Object state change records:
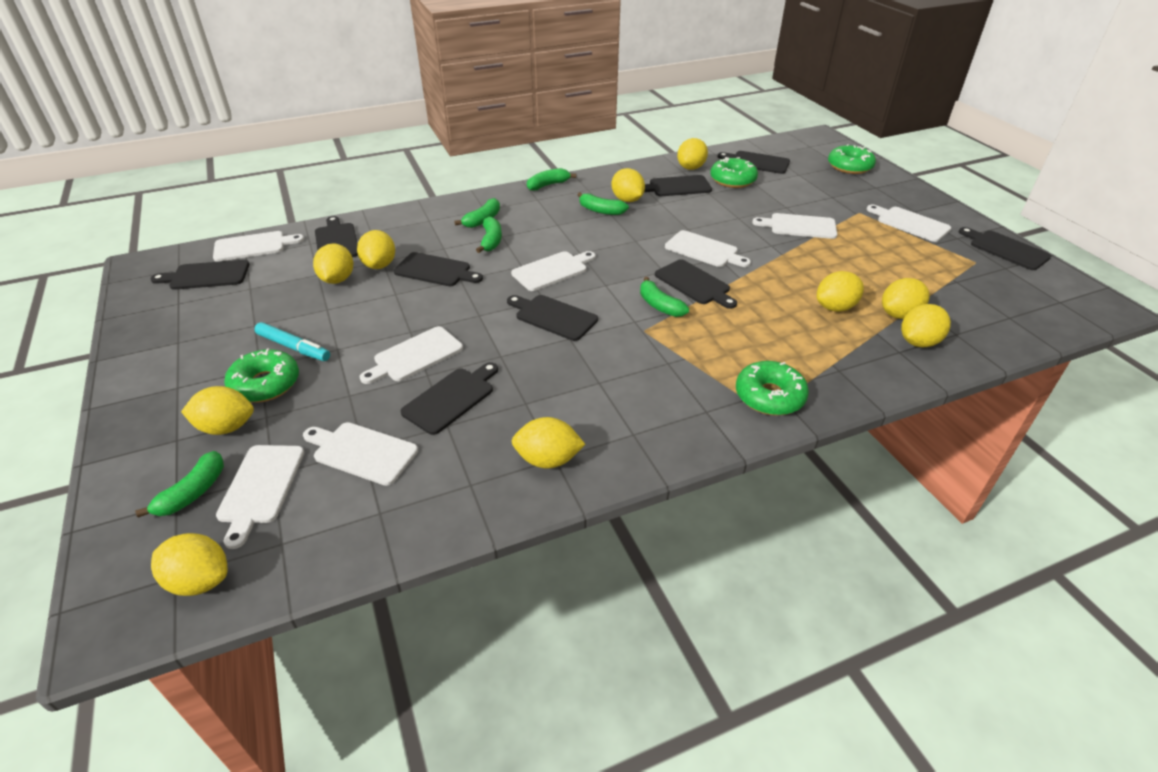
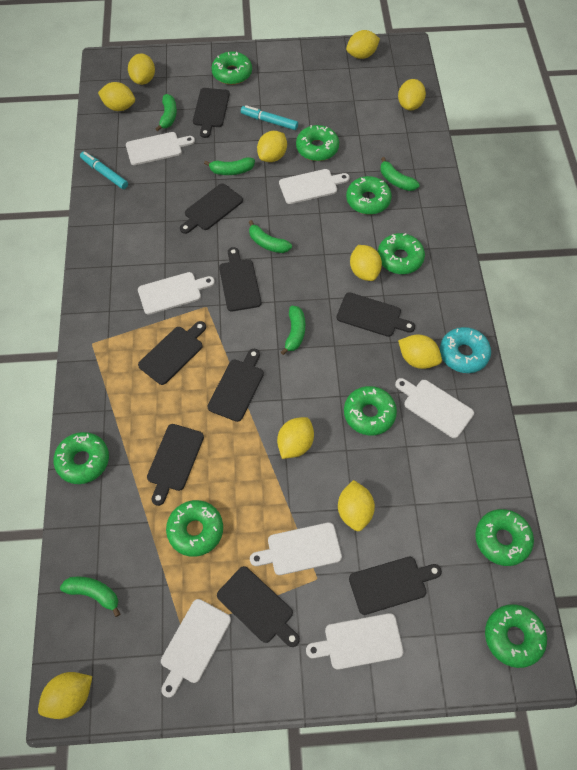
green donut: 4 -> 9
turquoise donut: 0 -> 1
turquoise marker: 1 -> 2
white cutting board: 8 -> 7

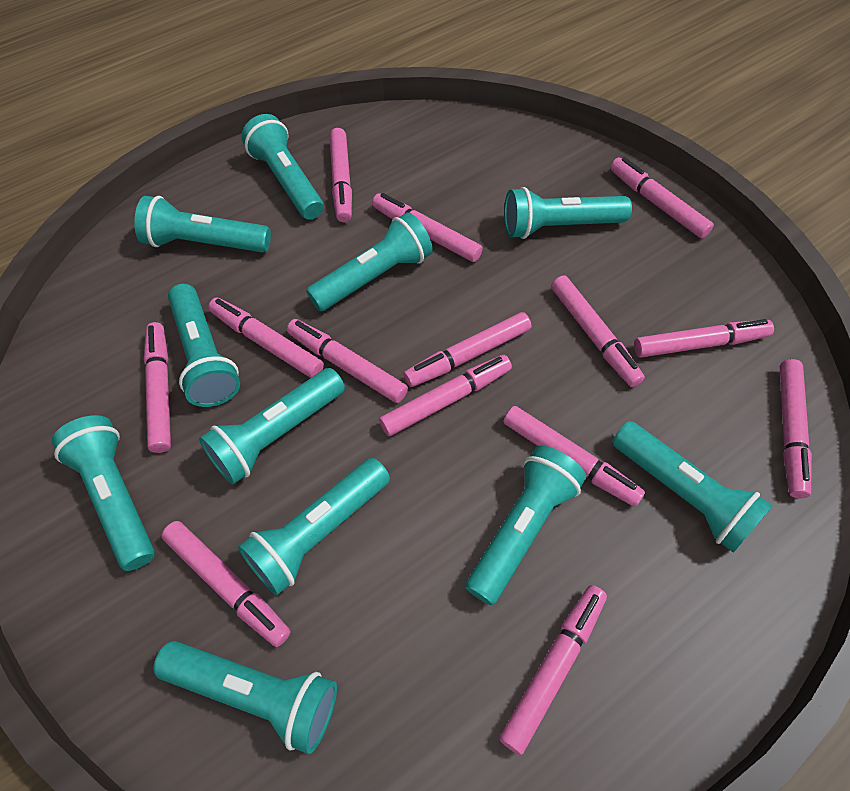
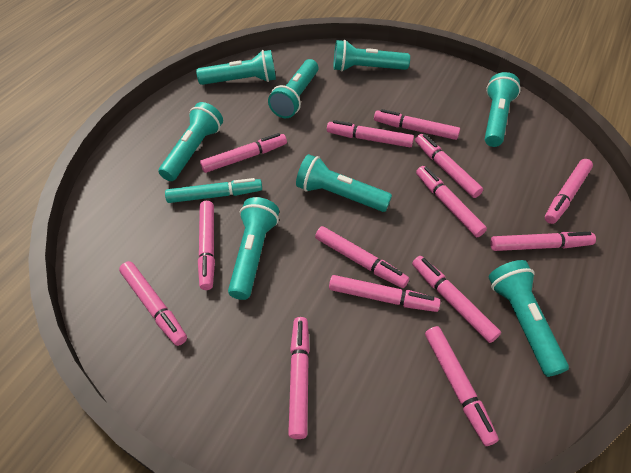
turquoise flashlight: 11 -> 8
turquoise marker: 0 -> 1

* **TASK STATEMENT**
Only the lines with the string "turquoise" are wanted; pick them out of the records above and copy them.

* **TASK ANSWER**
turquoise donut: 0 -> 1
turquoise marker: 1 -> 2
turquoise flashlight: 11 -> 8
turquoise marker: 0 -> 1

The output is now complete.